Everything in the entries below must be reproduced exactly, except the images.

........

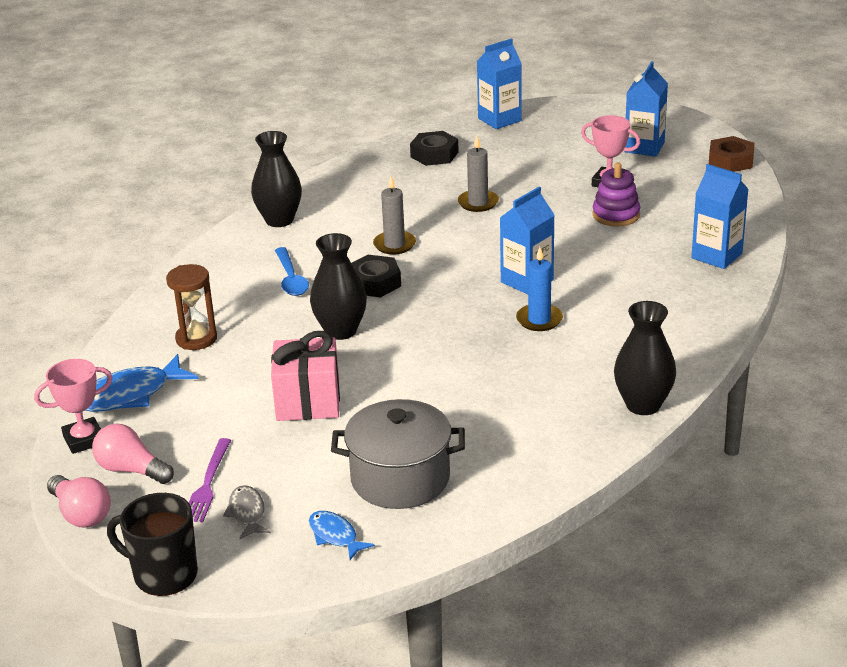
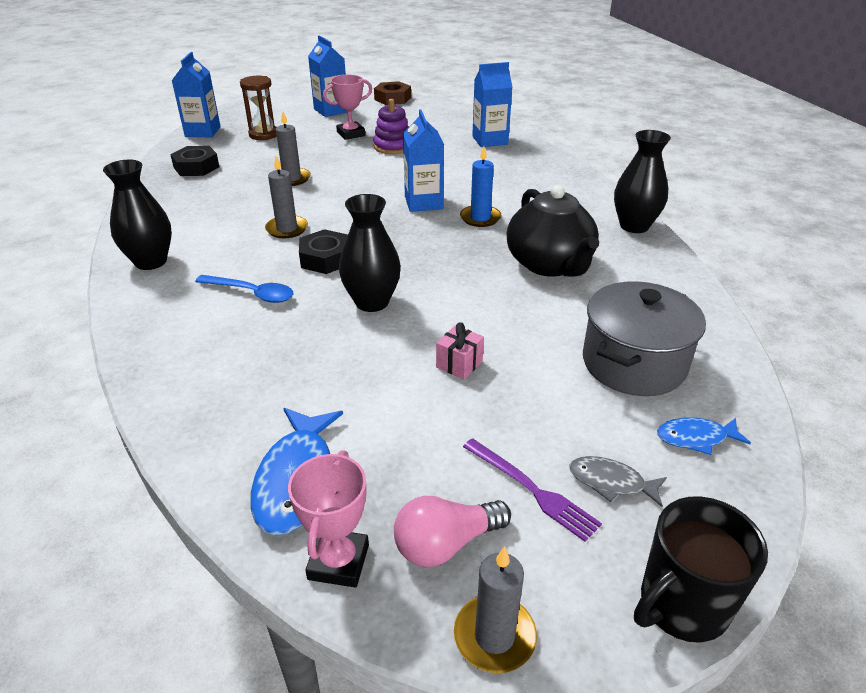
camera: 55 degrees left, 5 degrees up
pink light bulb [47,475,111,527] -> grey candle [454,546,537,673]
brown hourglass [166,264,217,350] -> brown hourglass moved to [240,76,277,140]
pink gift [271,331,340,421] -> pink gift [436,322,484,380], size x0.50
none -> black teapot [507,185,599,277]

........

- WRITTEN RESPONSE -
camera: 55 degrees left, 5 degrees up
pink light bulb [47,475,111,527] -> grey candle [454,546,537,673]
brown hourglass [166,264,217,350] -> brown hourglass moved to [240,76,277,140]
pink gift [271,331,340,421] -> pink gift [436,322,484,380], size x0.50
none -> black teapot [507,185,599,277]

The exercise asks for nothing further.